DATA SHOWN:
+++

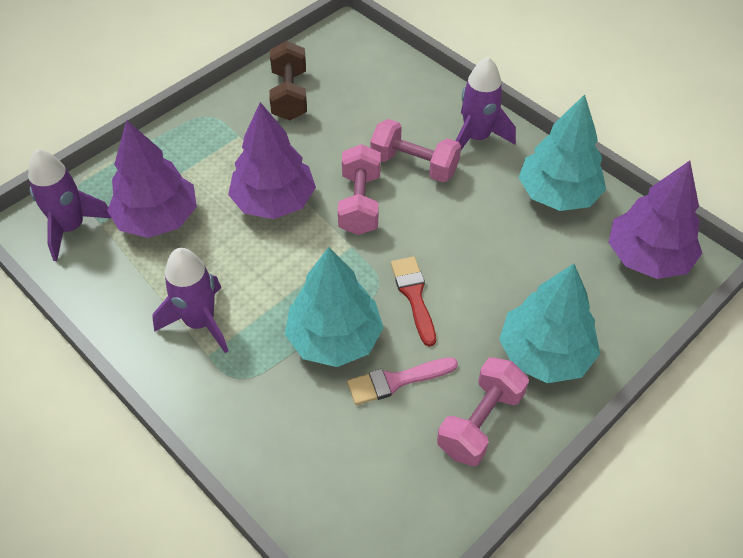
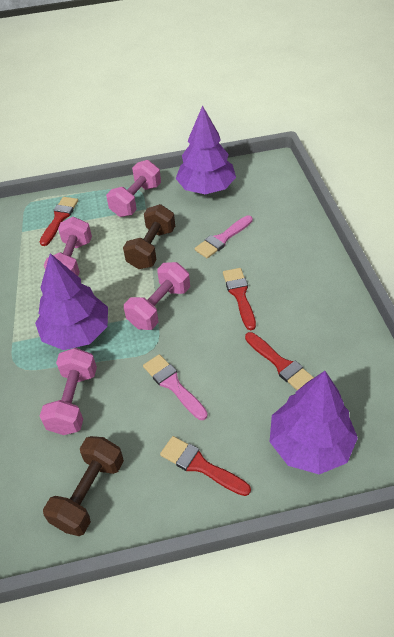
brown dumbbell: 1 -> 2
pink brush: 1 -> 2
pink dumbbell: 3 -> 4
purple rocket: 3 -> 0
red brush: 1 -> 4
turquoise tree: 3 -> 0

+++

EXERCISE:
Verbatim output of the entries is required, with each image left out.

ANSWER BOX:
brown dumbbell: 1 -> 2
pink brush: 1 -> 2
pink dumbbell: 3 -> 4
purple rocket: 3 -> 0
red brush: 1 -> 4
turquoise tree: 3 -> 0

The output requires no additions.